> **Exercise instructions**: The entries below contain a line with "(303, 151) = (546, 219): blue" and a line with "(558, 188) = (691, 312): brown". Quote exactly those two lines and all lines between them.

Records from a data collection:

========

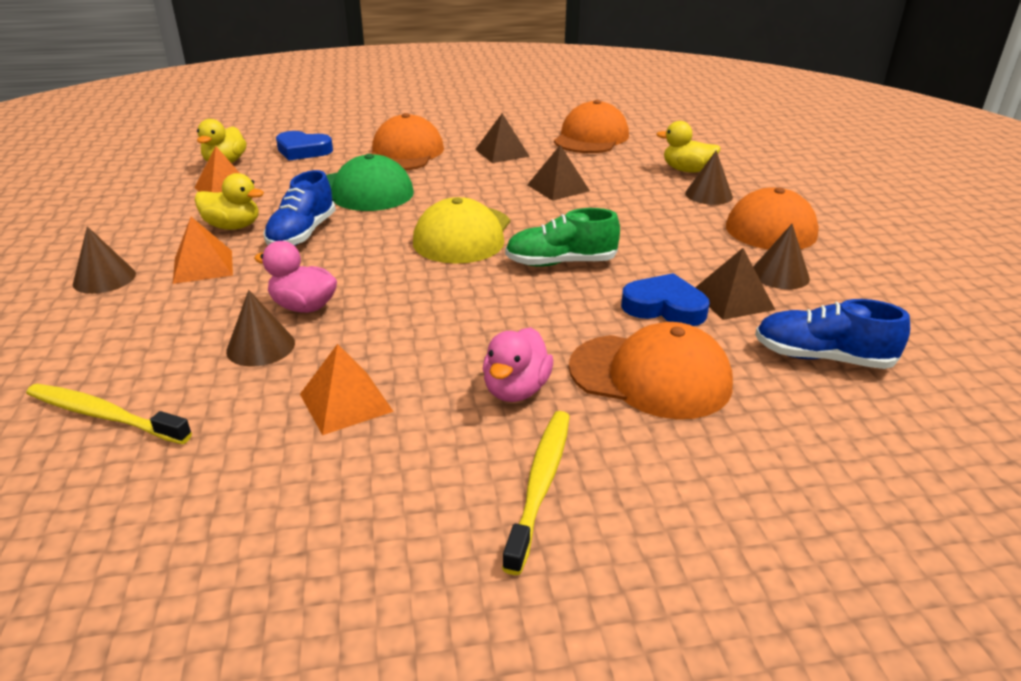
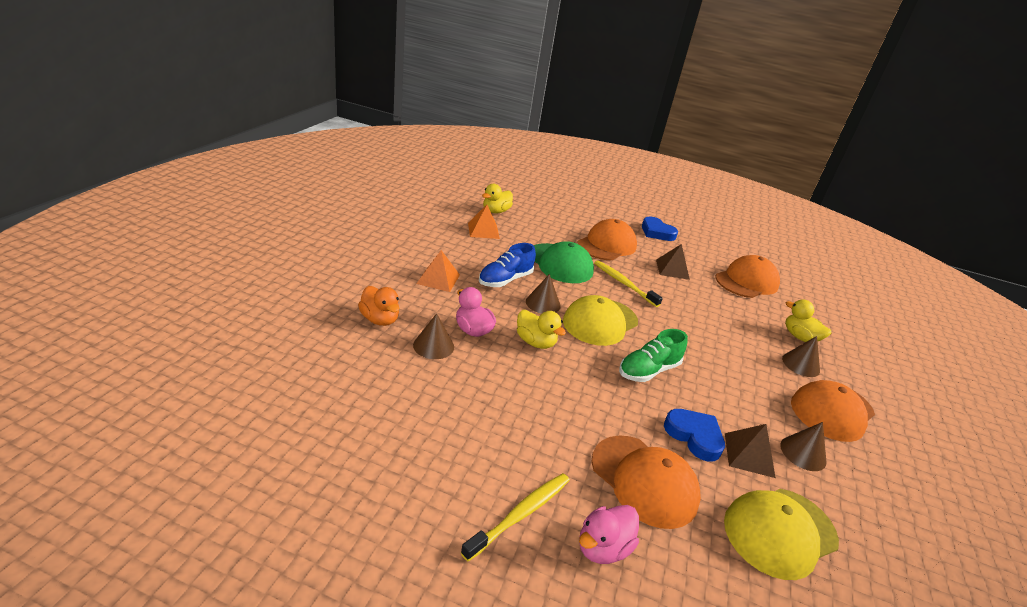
camera: 25 degrees right, 0 degrees up
(104, 278) = (385, 265): brown cone -> brown cone (543, 303)
(105, 416) = (335, 351): yellow toothbrush -> yellow toothbrush (624, 284)
(149, 347) = (380, 319): none -> orange duck
(233, 226) = (471, 258): yellow duck -> yellow duck (535, 342)
(303, 151) = (546, 219): blue heart -> blue heart (656, 232)
(346, 402) = (453, 404): orange pyramid -> none
(516, 390) = (552, 445): pink duck -> pink duck (602, 548)
(558, 188) = (691, 312): brown pyramid -> none
(560, 263) = (648, 370): green shoe -> green shoe turned 60 degrees counterclockwise
(822, 358) = (780, 532): blue shoe -> yellow cap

========

> **Final answer**:
(303, 151) = (546, 219): blue heart -> blue heart (656, 232)
(346, 402) = (453, 404): orange pyramid -> none
(516, 390) = (552, 445): pink duck -> pink duck (602, 548)
(558, 188) = (691, 312): brown pyramid -> none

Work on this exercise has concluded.